PROBLEM TO SOLVE:
Please write out exactly the line containing "none -> brown brick D9:E9 level 2" below and every line after it, through the last one, but leave out any pictures.
⟨
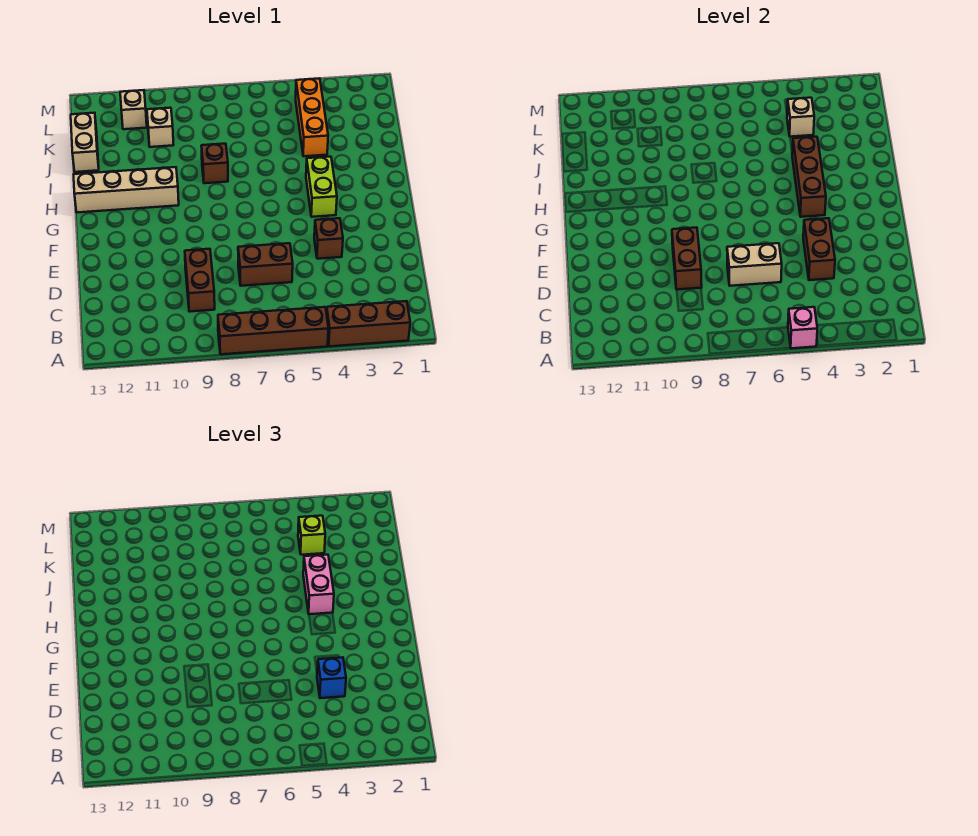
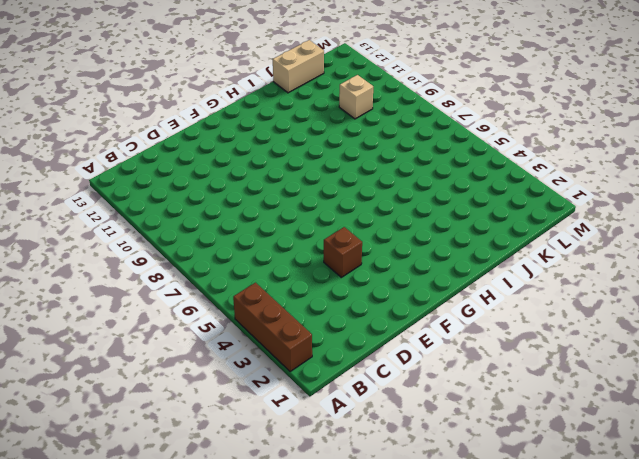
none -> brown brick A5:A8 level 1
none -> brown brick C9:D9 level 1
none -> brown brick D6:D7 level 1

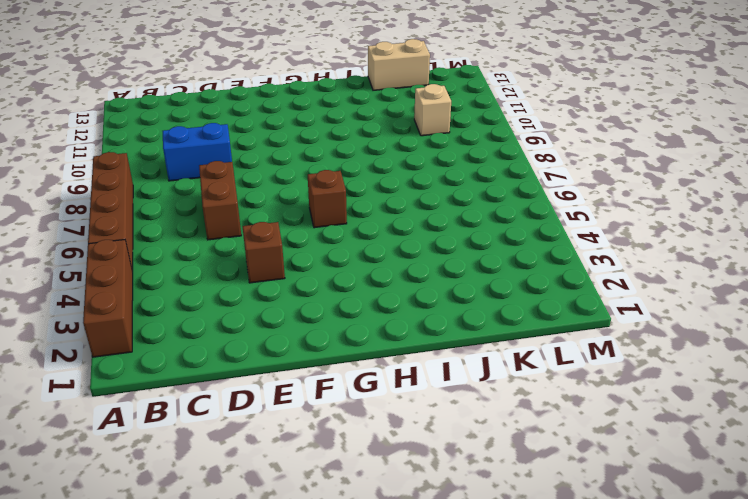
blue brick C9:D9 level 1 -> brown brick C9:D9 level 1
brown brick G6 level 1 -> brown brick I8 level 1
none -> lime brick G4:H4 level 1
none -> tan brick H10:H13 level 1
none -> orange brick J4:L4 level 1

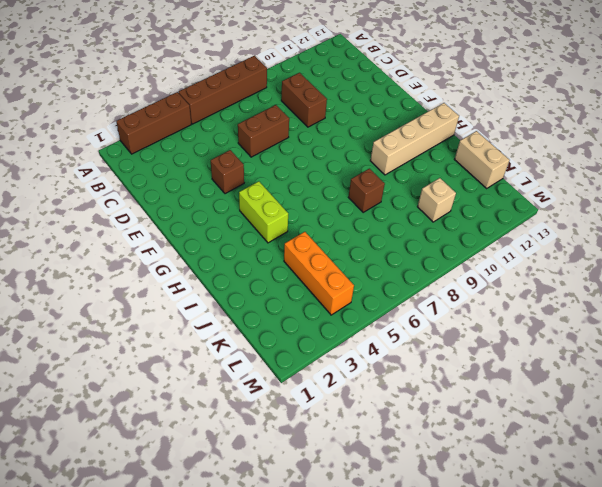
none -> tan brick L11 level 1
none -> pink brick A5 level 2
none -> brown brick D4:E4 level 2

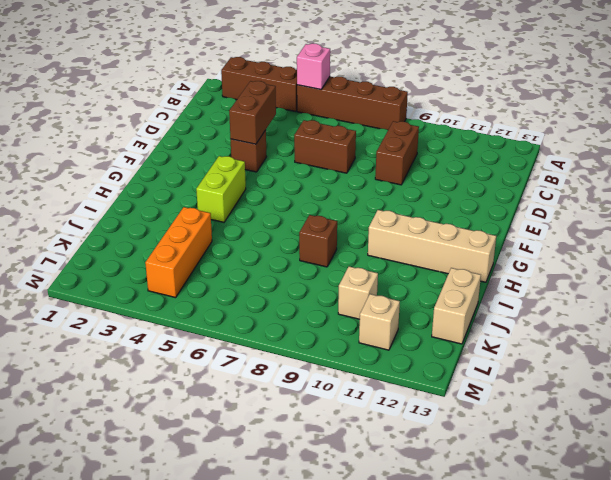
none -> tan brick D6:D7 level 2
none -> brown brick D9:E9 level 2
none -> brown brick G4:I4 level 2

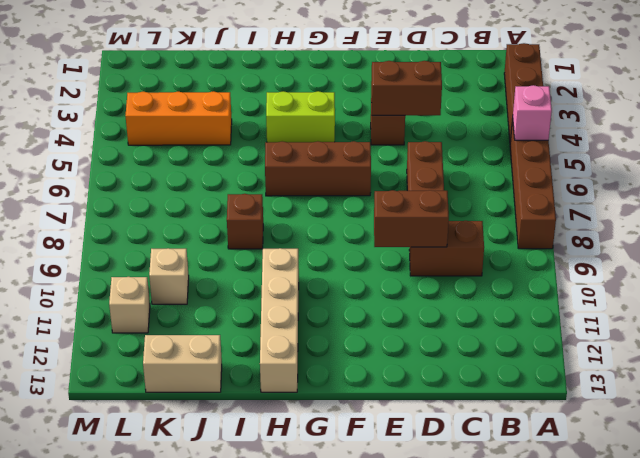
brown brick F6:H6 level 1 -> brown brick G4:I4 level 2
none -> tan brick D6:D7 level 2
none -> tan brick K4 level 2
none -> blue brick D4 level 3

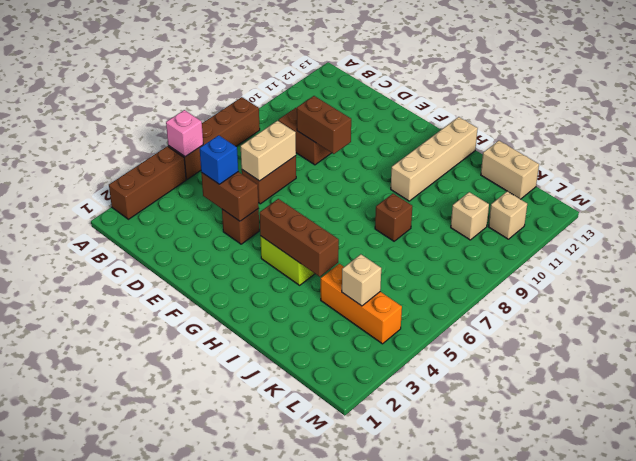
none -> pink brick H4:I4 level 3
none -> lime brick K4 level 3

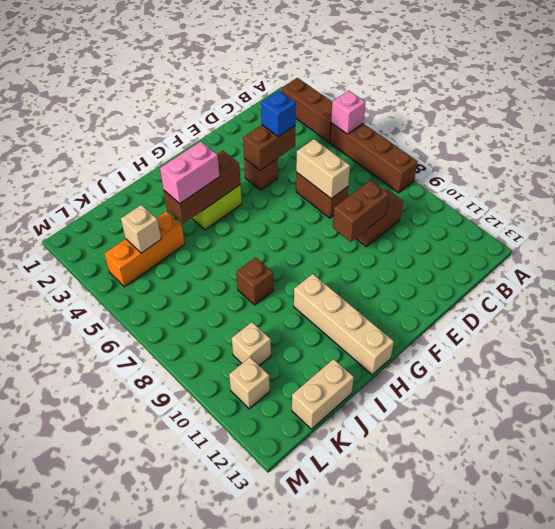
none -> lime brick K4 level 3

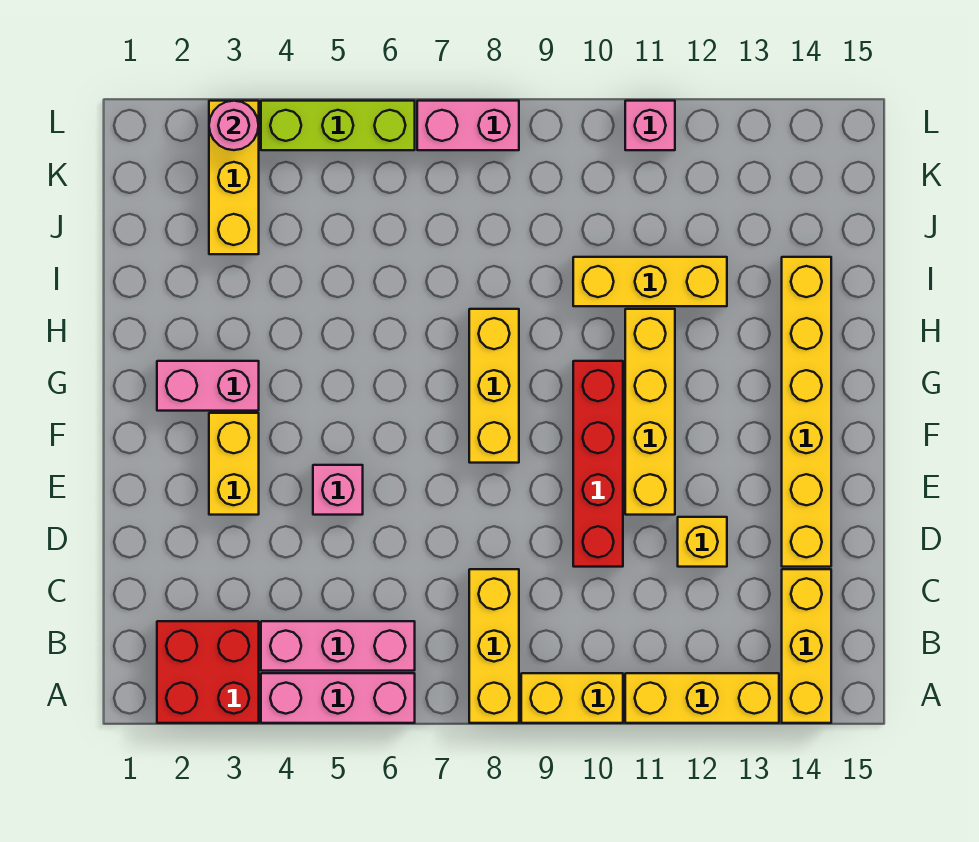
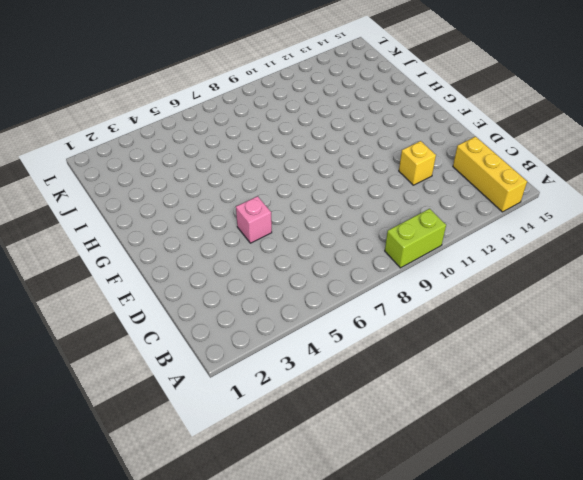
lime brick A9:A10 level 1 -> yellow brick A9:A10 level 1
none -> red brick A2:B3 level 1
none -> pink brick A4:A6 level 1
none -> yellow brick A8:C8 level 1

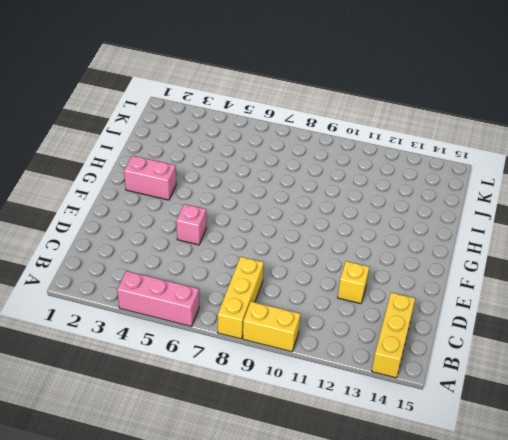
none -> red brick A2:B3 level 1
none -> yellow brick A11:A13 level 1
none -> pink brick B4:B6 level 1

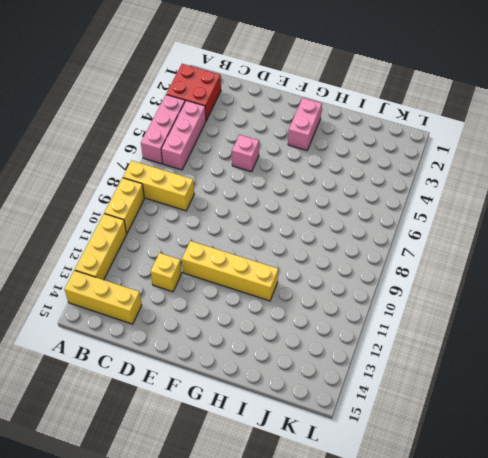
none -> red brick D10:G10 level 1
none -> yellow brick D14:I14 level 1
none -> yellow brick E3:F3 level 1

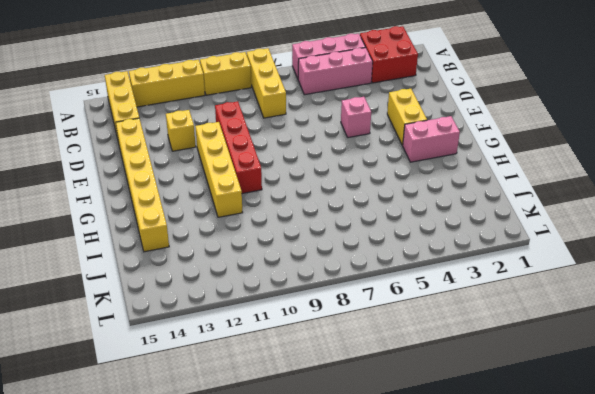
none -> yellow brick F8:H8 level 1
none -> yellow brick I10:I12 level 1
none -> yellow brick J3:L3 level 1

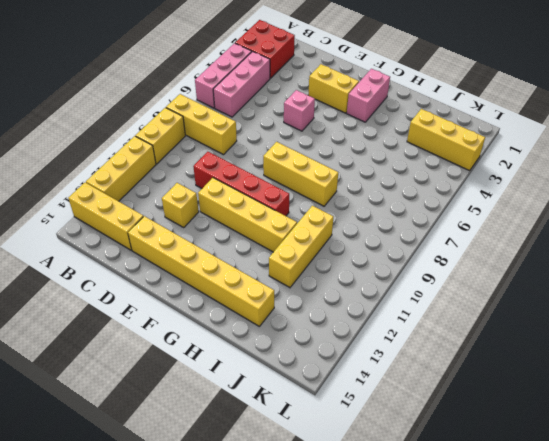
none -> lime brick L4:L6 level 1
none -> pink brick L7:L8 level 1
none -> pink brick L11 level 1

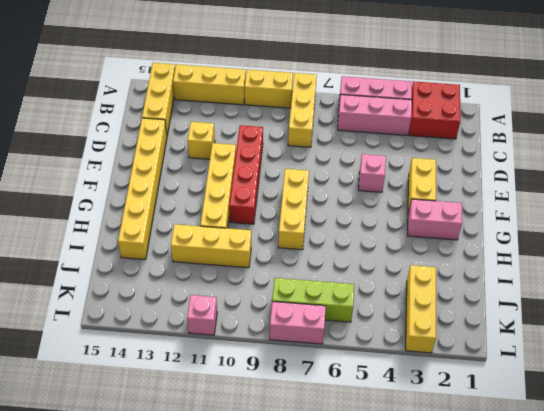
lime brick K6:K8 level 1 -> lime brick L4:L6 level 1
none -> pink round brick L3 level 2

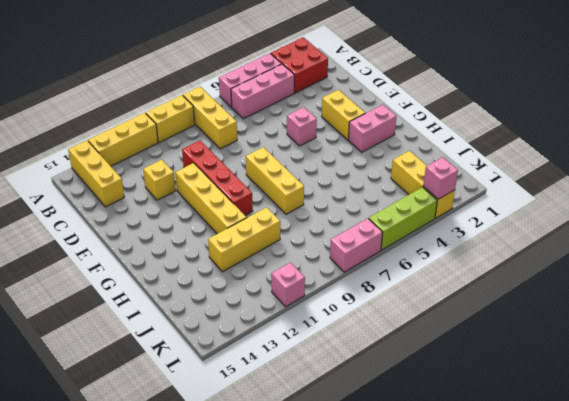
pink brick L3 level 2 -> pink round brick L3 level 2
none -> yellow brick D14:I14 level 1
⟩
THE ANSWER:
none -> brown brick D9:E9 level 2
none -> brown brick G4:I4 level 2

brown brick F6:H6 level 1 -> brown brick G4:I4 level 2
none -> tan brick D6:D7 level 2
none -> tan brick K4 level 2
none -> blue brick D4 level 3

none -> pink brick H4:I4 level 3
none -> lime brick K4 level 3

none -> lime brick K4 level 3

lime brick A9:A10 level 1 -> yellow brick A9:A10 level 1
none -> red brick A2:B3 level 1
none -> pink brick A4:A6 level 1
none -> yellow brick A8:C8 level 1

none -> red brick A2:B3 level 1
none -> yellow brick A11:A13 level 1
none -> pink brick B4:B6 level 1

none -> red brick D10:G10 level 1
none -> yellow brick D14:I14 level 1
none -> yellow brick E3:F3 level 1

none -> yellow brick F8:H8 level 1
none -> yellow brick I10:I12 level 1
none -> yellow brick J3:L3 level 1

none -> lime brick L4:L6 level 1
none -> pink brick L7:L8 level 1
none -> pink brick L11 level 1

lime brick K6:K8 level 1 -> lime brick L4:L6 level 1
none -> pink round brick L3 level 2

pink brick L3 level 2 -> pink round brick L3 level 2
none -> yellow brick D14:I14 level 1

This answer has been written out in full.